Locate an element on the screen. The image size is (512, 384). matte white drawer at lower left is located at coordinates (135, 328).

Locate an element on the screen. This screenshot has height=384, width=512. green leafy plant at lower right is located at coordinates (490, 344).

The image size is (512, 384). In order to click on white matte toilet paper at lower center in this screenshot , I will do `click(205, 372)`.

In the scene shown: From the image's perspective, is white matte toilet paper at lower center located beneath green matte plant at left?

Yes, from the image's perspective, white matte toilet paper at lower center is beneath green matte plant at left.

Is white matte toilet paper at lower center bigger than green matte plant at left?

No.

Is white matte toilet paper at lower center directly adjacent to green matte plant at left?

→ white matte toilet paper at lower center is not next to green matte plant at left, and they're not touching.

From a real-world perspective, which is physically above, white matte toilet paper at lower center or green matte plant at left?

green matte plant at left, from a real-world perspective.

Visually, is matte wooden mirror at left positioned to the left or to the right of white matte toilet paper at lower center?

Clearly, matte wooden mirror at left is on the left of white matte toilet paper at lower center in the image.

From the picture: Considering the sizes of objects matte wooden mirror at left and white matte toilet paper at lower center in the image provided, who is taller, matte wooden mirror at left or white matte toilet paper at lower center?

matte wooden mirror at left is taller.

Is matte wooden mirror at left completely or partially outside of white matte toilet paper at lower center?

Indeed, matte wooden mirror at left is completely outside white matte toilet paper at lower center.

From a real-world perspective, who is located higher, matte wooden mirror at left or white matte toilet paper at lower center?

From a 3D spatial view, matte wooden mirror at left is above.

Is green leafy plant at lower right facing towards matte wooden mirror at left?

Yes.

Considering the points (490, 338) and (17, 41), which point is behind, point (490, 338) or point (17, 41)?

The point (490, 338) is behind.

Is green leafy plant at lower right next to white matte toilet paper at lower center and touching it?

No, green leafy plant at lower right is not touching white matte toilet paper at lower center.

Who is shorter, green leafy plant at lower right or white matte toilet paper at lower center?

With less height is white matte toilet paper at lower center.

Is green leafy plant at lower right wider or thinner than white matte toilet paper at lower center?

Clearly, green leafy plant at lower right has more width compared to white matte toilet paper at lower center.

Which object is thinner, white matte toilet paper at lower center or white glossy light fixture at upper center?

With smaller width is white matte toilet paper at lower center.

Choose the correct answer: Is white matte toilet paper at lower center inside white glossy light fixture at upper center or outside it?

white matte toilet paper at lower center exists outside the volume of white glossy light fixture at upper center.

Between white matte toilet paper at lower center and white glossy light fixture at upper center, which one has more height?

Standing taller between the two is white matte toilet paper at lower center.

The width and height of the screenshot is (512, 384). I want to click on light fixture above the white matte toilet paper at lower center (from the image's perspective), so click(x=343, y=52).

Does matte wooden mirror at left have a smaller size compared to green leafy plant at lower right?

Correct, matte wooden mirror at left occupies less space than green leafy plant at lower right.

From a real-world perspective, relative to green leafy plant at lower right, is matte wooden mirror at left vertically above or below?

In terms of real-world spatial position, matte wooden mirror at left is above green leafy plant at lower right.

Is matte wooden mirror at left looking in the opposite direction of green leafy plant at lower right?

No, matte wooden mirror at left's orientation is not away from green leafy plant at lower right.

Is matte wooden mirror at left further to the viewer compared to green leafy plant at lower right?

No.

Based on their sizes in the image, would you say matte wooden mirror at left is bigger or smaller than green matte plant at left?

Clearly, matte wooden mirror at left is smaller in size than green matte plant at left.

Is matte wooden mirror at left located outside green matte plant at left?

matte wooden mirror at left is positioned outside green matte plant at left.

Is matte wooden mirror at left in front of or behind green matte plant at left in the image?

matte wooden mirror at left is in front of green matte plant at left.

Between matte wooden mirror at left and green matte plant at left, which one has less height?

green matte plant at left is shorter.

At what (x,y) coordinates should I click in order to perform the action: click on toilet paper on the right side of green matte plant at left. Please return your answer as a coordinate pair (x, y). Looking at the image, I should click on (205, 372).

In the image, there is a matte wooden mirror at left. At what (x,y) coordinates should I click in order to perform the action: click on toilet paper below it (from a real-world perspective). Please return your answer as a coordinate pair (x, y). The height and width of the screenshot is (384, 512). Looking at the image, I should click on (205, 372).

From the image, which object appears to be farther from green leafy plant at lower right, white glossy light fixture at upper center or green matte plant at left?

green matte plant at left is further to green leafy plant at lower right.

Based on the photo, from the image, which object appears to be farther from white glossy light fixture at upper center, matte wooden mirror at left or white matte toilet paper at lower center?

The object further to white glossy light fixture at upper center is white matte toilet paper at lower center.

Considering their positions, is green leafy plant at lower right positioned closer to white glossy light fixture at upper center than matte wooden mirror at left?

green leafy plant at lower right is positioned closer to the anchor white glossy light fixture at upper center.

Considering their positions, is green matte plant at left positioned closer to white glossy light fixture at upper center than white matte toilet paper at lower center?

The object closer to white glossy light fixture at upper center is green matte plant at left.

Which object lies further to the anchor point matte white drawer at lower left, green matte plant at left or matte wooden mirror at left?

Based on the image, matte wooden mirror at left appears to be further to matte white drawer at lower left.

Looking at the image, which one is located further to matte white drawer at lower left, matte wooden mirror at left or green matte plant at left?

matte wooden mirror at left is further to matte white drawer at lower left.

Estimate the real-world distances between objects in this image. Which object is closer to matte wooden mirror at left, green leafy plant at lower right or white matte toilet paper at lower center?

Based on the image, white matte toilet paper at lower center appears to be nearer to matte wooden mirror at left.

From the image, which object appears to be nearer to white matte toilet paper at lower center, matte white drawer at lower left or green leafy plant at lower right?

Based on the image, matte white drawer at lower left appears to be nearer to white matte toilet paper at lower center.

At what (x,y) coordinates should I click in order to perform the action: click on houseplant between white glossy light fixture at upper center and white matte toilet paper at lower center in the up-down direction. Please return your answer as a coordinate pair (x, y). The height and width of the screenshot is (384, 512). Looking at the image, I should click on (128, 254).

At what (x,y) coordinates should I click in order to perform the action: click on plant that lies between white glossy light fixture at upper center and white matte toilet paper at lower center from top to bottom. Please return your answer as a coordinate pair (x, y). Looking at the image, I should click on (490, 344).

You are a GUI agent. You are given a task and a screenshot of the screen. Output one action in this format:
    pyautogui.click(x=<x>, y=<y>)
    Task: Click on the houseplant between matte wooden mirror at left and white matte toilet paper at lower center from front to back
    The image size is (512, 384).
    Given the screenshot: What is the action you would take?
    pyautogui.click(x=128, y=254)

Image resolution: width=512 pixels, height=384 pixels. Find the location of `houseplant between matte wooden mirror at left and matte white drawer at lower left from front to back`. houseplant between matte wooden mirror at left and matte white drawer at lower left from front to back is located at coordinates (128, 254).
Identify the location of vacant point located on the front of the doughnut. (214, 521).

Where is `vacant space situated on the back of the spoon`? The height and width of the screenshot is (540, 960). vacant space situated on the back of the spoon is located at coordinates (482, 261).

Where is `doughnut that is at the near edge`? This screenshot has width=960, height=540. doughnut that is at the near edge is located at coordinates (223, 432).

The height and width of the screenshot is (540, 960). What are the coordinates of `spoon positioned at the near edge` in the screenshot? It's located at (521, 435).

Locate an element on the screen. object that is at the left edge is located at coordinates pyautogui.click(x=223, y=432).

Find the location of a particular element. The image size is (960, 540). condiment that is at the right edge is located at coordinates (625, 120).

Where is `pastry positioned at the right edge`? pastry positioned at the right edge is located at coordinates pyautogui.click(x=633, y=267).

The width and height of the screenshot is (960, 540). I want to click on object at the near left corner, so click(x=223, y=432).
-=-=-
> **PROBLEM DETAILS**
Could you change every instance of "green leafy plant at lower right" to "potted plant at lower right" across all the items above and leave everything else as it is?

> **FINAL ANSWER**
Locate an element on the screen. The image size is (512, 384). matte white drawer at lower left is located at coordinates (135, 328).

Locate an element on the screen. This screenshot has height=384, width=512. potted plant at lower right is located at coordinates (490, 344).

The image size is (512, 384). In order to click on white matte toilet paper at lower center in this screenshot , I will do `click(205, 372)`.

In the scene shown: From the image's perspective, is white matte toilet paper at lower center located beneath green matte plant at left?

Yes, from the image's perspective, white matte toilet paper at lower center is beneath green matte plant at left.

Is white matte toilet paper at lower center bigger than green matte plant at left?

No.

Is white matte toilet paper at lower center directly adjacent to green matte plant at left?

→ white matte toilet paper at lower center is not next to green matte plant at left, and they're not touching.

From a real-world perspective, which is physically above, white matte toilet paper at lower center or green matte plant at left?

green matte plant at left, from a real-world perspective.

Visually, is matte wooden mirror at left positioned to the left or to the right of white matte toilet paper at lower center?

Clearly, matte wooden mirror at left is on the left of white matte toilet paper at lower center in the image.

From the picture: Considering the sizes of objects matte wooden mirror at left and white matte toilet paper at lower center in the image provided, who is taller, matte wooden mirror at left or white matte toilet paper at lower center?

matte wooden mirror at left is taller.

Is matte wooden mirror at left completely or partially outside of white matte toilet paper at lower center?

Indeed, matte wooden mirror at left is completely outside white matte toilet paper at lower center.

From a real-world perspective, who is located higher, matte wooden mirror at left or white matte toilet paper at lower center?

From a 3D spatial view, matte wooden mirror at left is above.

Is potted plant at lower right facing towards matte wooden mirror at left?

Yes.

Considering the points (490, 338) and (17, 41), which point is behind, point (490, 338) or point (17, 41)?

The point (490, 338) is behind.

Is potted plant at lower right next to white matte toilet paper at lower center and touching it?

No, potted plant at lower right is not touching white matte toilet paper at lower center.

Who is shorter, potted plant at lower right or white matte toilet paper at lower center?

With less height is white matte toilet paper at lower center.

Is potted plant at lower right wider or thinner than white matte toilet paper at lower center?

Clearly, potted plant at lower right has more width compared to white matte toilet paper at lower center.

Which object is thinner, white matte toilet paper at lower center or white glossy light fixture at upper center?

With smaller width is white matte toilet paper at lower center.

Choose the correct answer: Is white matte toilet paper at lower center inside white glossy light fixture at upper center or outside it?

white matte toilet paper at lower center exists outside the volume of white glossy light fixture at upper center.

Between white matte toilet paper at lower center and white glossy light fixture at upper center, which one has more height?

Standing taller between the two is white matte toilet paper at lower center.

The width and height of the screenshot is (512, 384). I want to click on light fixture above the white matte toilet paper at lower center (from the image's perspective), so click(x=343, y=52).

Does matte wooden mirror at left have a smaller size compared to potted plant at lower right?

Correct, matte wooden mirror at left occupies less space than potted plant at lower right.

From a real-world perspective, relative to potted plant at lower right, is matte wooden mirror at left vertically above or below?

In terms of real-world spatial position, matte wooden mirror at left is above potted plant at lower right.

Is matte wooden mirror at left looking in the opposite direction of potted plant at lower right?

No, matte wooden mirror at left's orientation is not away from potted plant at lower right.

Is matte wooden mirror at left further to the viewer compared to potted plant at lower right?

No.

Based on their sizes in the image, would you say matte wooden mirror at left is bigger or smaller than green matte plant at left?

Clearly, matte wooden mirror at left is smaller in size than green matte plant at left.

Is matte wooden mirror at left located outside green matte plant at left?

matte wooden mirror at left is positioned outside green matte plant at left.

Is matte wooden mirror at left in front of or behind green matte plant at left in the image?

matte wooden mirror at left is in front of green matte plant at left.

Between matte wooden mirror at left and green matte plant at left, which one has less height?

green matte plant at left is shorter.

At what (x,y) coordinates should I click in order to perform the action: click on toilet paper on the right side of green matte plant at left. Please return your answer as a coordinate pair (x, y). Looking at the image, I should click on (205, 372).

In the image, there is a matte wooden mirror at left. At what (x,y) coordinates should I click in order to perform the action: click on toilet paper below it (from a real-world perspective). Please return your answer as a coordinate pair (x, y). The height and width of the screenshot is (384, 512). Looking at the image, I should click on (205, 372).

From the image, which object appears to be farther from potted plant at lower right, white glossy light fixture at upper center or green matte plant at left?

green matte plant at left is further to potted plant at lower right.

Based on the photo, from the image, which object appears to be farther from white glossy light fixture at upper center, matte wooden mirror at left or white matte toilet paper at lower center?

The object further to white glossy light fixture at upper center is white matte toilet paper at lower center.

Considering their positions, is potted plant at lower right positioned closer to white glossy light fixture at upper center than matte wooden mirror at left?

potted plant at lower right is positioned closer to the anchor white glossy light fixture at upper center.

Considering their positions, is green matte plant at left positioned closer to white glossy light fixture at upper center than white matte toilet paper at lower center?

The object closer to white glossy light fixture at upper center is green matte plant at left.

Which object lies further to the anchor point matte white drawer at lower left, green matte plant at left or matte wooden mirror at left?

Based on the image, matte wooden mirror at left appears to be further to matte white drawer at lower left.

Looking at the image, which one is located further to matte white drawer at lower left, matte wooden mirror at left or green matte plant at left?

matte wooden mirror at left is further to matte white drawer at lower left.

Estimate the real-world distances between objects in this image. Which object is closer to matte wooden mirror at left, potted plant at lower right or white matte toilet paper at lower center?

Based on the image, white matte toilet paper at lower center appears to be nearer to matte wooden mirror at left.

From the image, which object appears to be nearer to white matte toilet paper at lower center, matte white drawer at lower left or potted plant at lower right?

Based on the image, matte white drawer at lower left appears to be nearer to white matte toilet paper at lower center.

At what (x,y) coordinates should I click in order to perform the action: click on houseplant between white glossy light fixture at upper center and white matte toilet paper at lower center in the up-down direction. Please return your answer as a coordinate pair (x, y). The height and width of the screenshot is (384, 512). Looking at the image, I should click on (128, 254).

At what (x,y) coordinates should I click in order to perform the action: click on plant that lies between white glossy light fixture at upper center and white matte toilet paper at lower center from top to bottom. Please return your answer as a coordinate pair (x, y). Looking at the image, I should click on (490, 344).

You are a GUI agent. You are given a task and a screenshot of the screen. Output one action in this format:
    pyautogui.click(x=<x>, y=<y>)
    Task: Click on the houseplant between matte wooden mirror at left and white matte toilet paper at lower center from front to back
    The image size is (512, 384).
    Given the screenshot: What is the action you would take?
    pyautogui.click(x=128, y=254)

Image resolution: width=512 pixels, height=384 pixels. Find the location of `houseplant between matte wooden mirror at left and matte white drawer at lower left from front to back`. houseplant between matte wooden mirror at left and matte white drawer at lower left from front to back is located at coordinates (128, 254).
Identify the location of vacant point located on the front of the doughnut. (214, 521).

Where is `vacant space situated on the back of the spoon`? The height and width of the screenshot is (540, 960). vacant space situated on the back of the spoon is located at coordinates (482, 261).

Where is `doughnut that is at the near edge`? This screenshot has width=960, height=540. doughnut that is at the near edge is located at coordinates (223, 432).

The height and width of the screenshot is (540, 960). What are the coordinates of `spoon positioned at the near edge` in the screenshot? It's located at (521, 435).

Locate an element on the screen. object that is at the left edge is located at coordinates pyautogui.click(x=223, y=432).

Find the location of a particular element. The image size is (960, 540). condiment that is at the right edge is located at coordinates (625, 120).

Where is `pastry positioned at the right edge`? pastry positioned at the right edge is located at coordinates pyautogui.click(x=633, y=267).

The width and height of the screenshot is (960, 540). I want to click on object at the near left corner, so click(x=223, y=432).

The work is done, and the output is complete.